• The problem: Your job is to return the whole listing unchanged while skipping its images.
[Start of section]
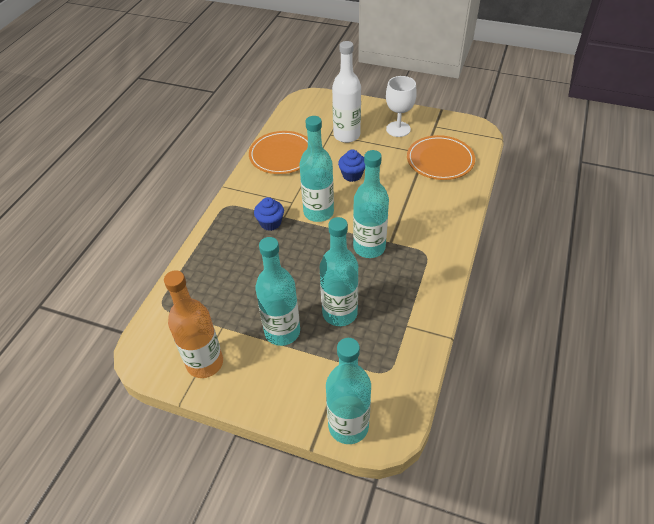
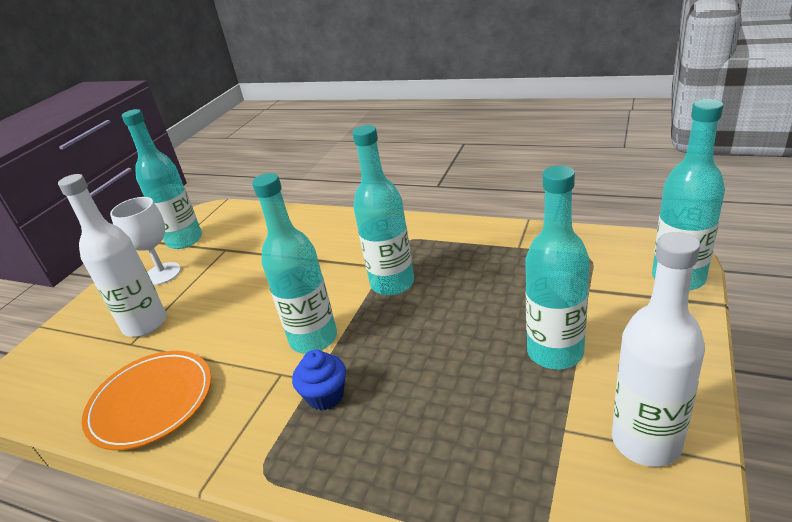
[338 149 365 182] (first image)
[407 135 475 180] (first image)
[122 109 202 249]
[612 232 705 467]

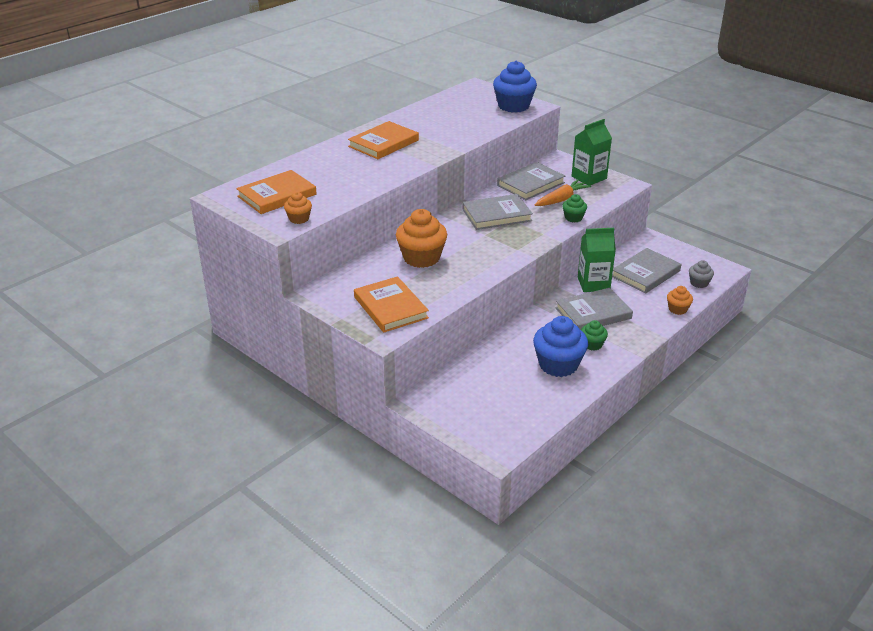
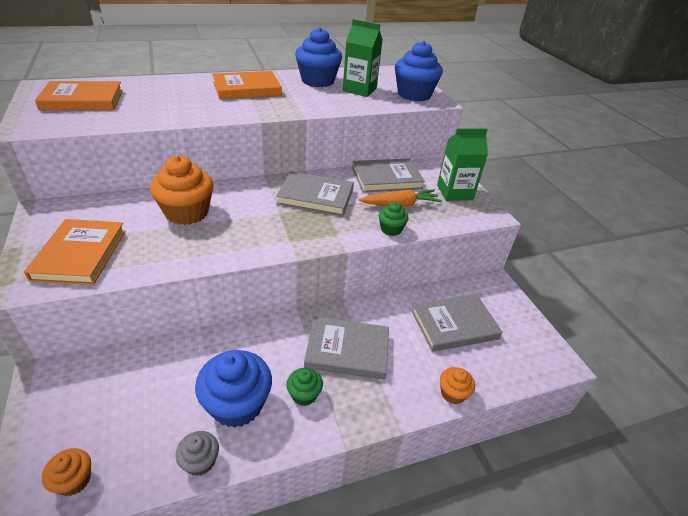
[295 27 342 87]
[42 448 91 496]
[343 19 383 97]
[175 431 219 476]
[End of section]
• Task solution:
[338 149 365 182] (first image)
[407 135 475 180] (first image)
[122 109 202 249]
[612 232 705 467]

[295 27 342 87]
[42 448 91 496]
[343 19 383 97]
[175 431 219 476]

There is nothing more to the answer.